* WHAT THE TASK ASKS *
Rewrite the lines starting at the line containing "Title [256, 20]" and ending at the line containing "Find where the" as a numbered list, omitting blank lines.

* Screen grounding records *
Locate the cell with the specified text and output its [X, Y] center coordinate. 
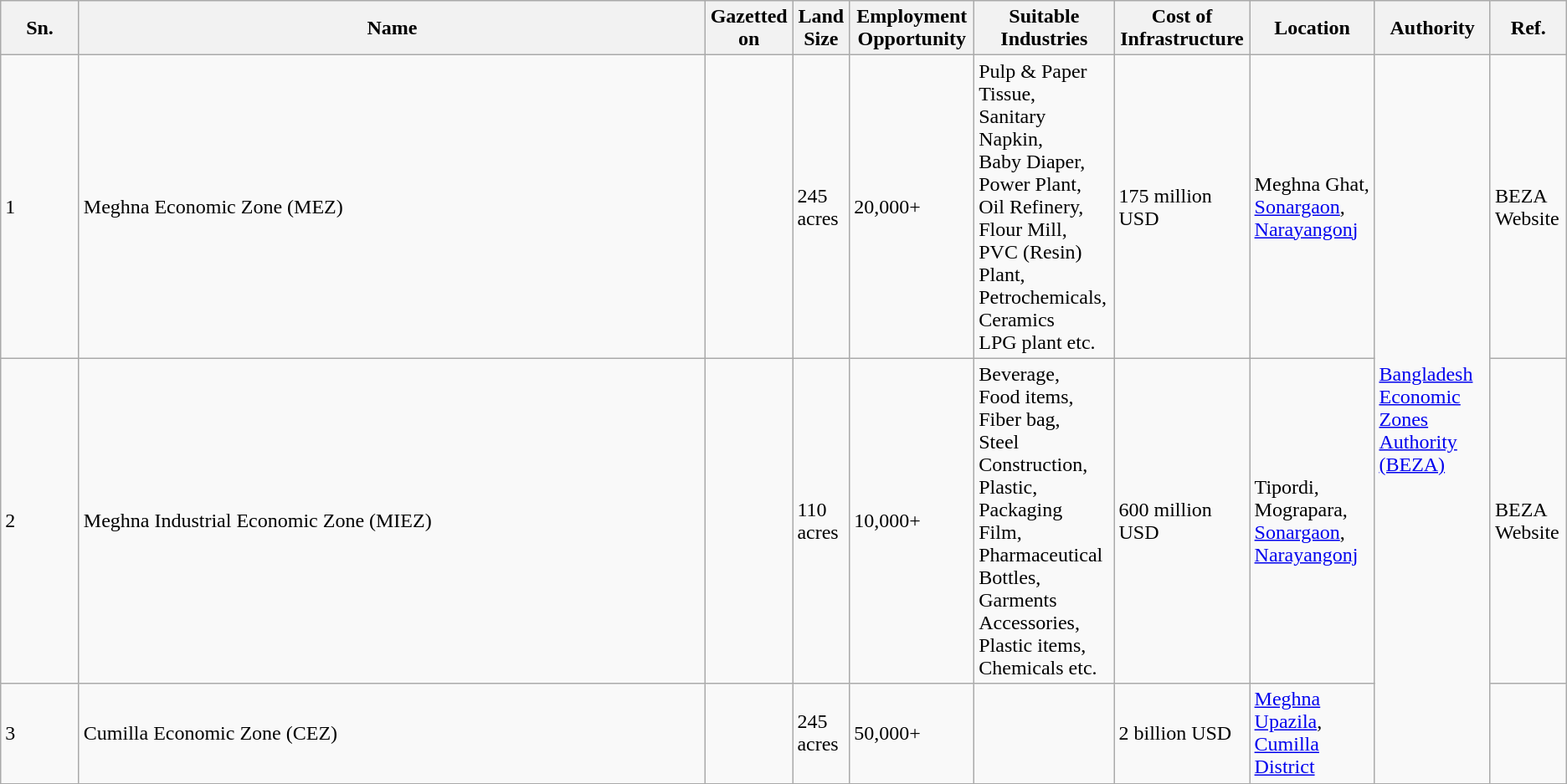
Suitable Industries [1045, 28]
Cost of Infrastructure [1182, 28]
175 million USD [1182, 207]
1 [40, 207]
2 billion USD [1182, 733]
Meghna Ghat, Sonargaon, Narayangonj [1313, 207]
110 acres [821, 521]
Pulp & PaperTissue,Sanitary Napkin,Baby Diaper,Power Plant,Oil Refinery,Flour Mill,PVC (Resin) Plant,Petrochemicals,CeramicsLPG plant etc. [1045, 207]
Location [1313, 28]
2 [40, 521]
Meghna Industrial Economic Zone (MIEZ) [392, 521]
50,000+ [912, 733]
Bangladesh Economic Zones Authority (BEZA) [1433, 419]
10,000+ [912, 521]
600 million USD [1182, 521]
Meghna Economic Zone (MEZ) [392, 207]
Meghna Upazila, Cumilla District [1313, 733]
Ref. [1528, 28]
Authority [1433, 28]
Name [392, 28]
Employment Opportunity [912, 28]
Cumilla Economic Zone (CEZ) [392, 733]
Gazetted on [748, 28]
3 [40, 733]
Tipordi, Mograpara, Sonargaon, Narayangonj [1313, 521]
Land Size [821, 28]
20,000+ [912, 207]
Beverage,Food items,Fiber bag,Steel Construction,Plastic, Packaging Film,Pharmaceutical Bottles,Garments Accessories,Plastic items,Chemicals etc. [1045, 521]
Sn. [40, 28]
Identify which cell holds the provided text, then report its [X, Y] central coordinate. 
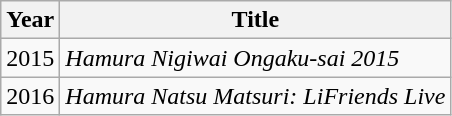
Title [256, 20]
Year [30, 20]
Hamura Natsu Matsuri: LiFriends Live [256, 96]
2016 [30, 96]
2015 [30, 58]
Hamura Nigiwai Ongaku-sai 2015 [256, 58]
Find where the given text appears and provide that cell's center as (X, Y) coordinate. 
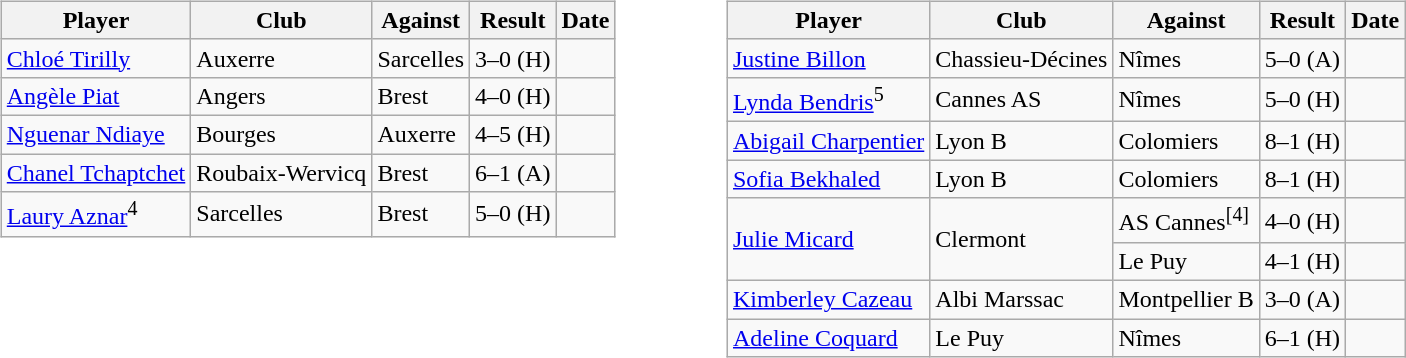
6–1 (A) (513, 173)
Chassieu-Décines (1022, 58)
Angèle Piat (96, 96)
Julie Micard (828, 240)
Angers (282, 96)
Nguenar Ndiaye (96, 134)
4–1 (H) (1302, 262)
Cannes AS (1022, 100)
4–5 (H) (513, 134)
6–1 (H) (1302, 338)
Abigail Charpentier (828, 141)
Lynda Bendris5 (828, 100)
5–0 (A) (1302, 58)
Justine Billon (828, 58)
Chanel Tchaptchet (96, 173)
Albi Marssac (1022, 300)
Sofia Bekhaled (828, 179)
AS Cannes[4] (1186, 220)
Clermont (1022, 240)
Laury Aznar4 (96, 214)
Kimberley Cazeau (828, 300)
Montpellier B (1186, 300)
Roubaix-Wervicq (282, 173)
3–0 (H) (513, 58)
Adeline Coquard (828, 338)
Bourges (282, 134)
3–0 (A) (1302, 300)
Chloé Tirilly (96, 58)
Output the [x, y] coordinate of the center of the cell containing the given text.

* CORRECT RESULT *
1. Title [256, 20]
2. Year [30, 20]
3. Hamura Natsu Matsuri: LiFriends Live [256, 96]
4. 2016 [30, 96]
5. 2015 [30, 58]
6. Hamura Nigiwai Ongaku-sai 2015 [256, 58]
7. Find where the given text appears and provide that cell's center as (X, Y) coordinate. 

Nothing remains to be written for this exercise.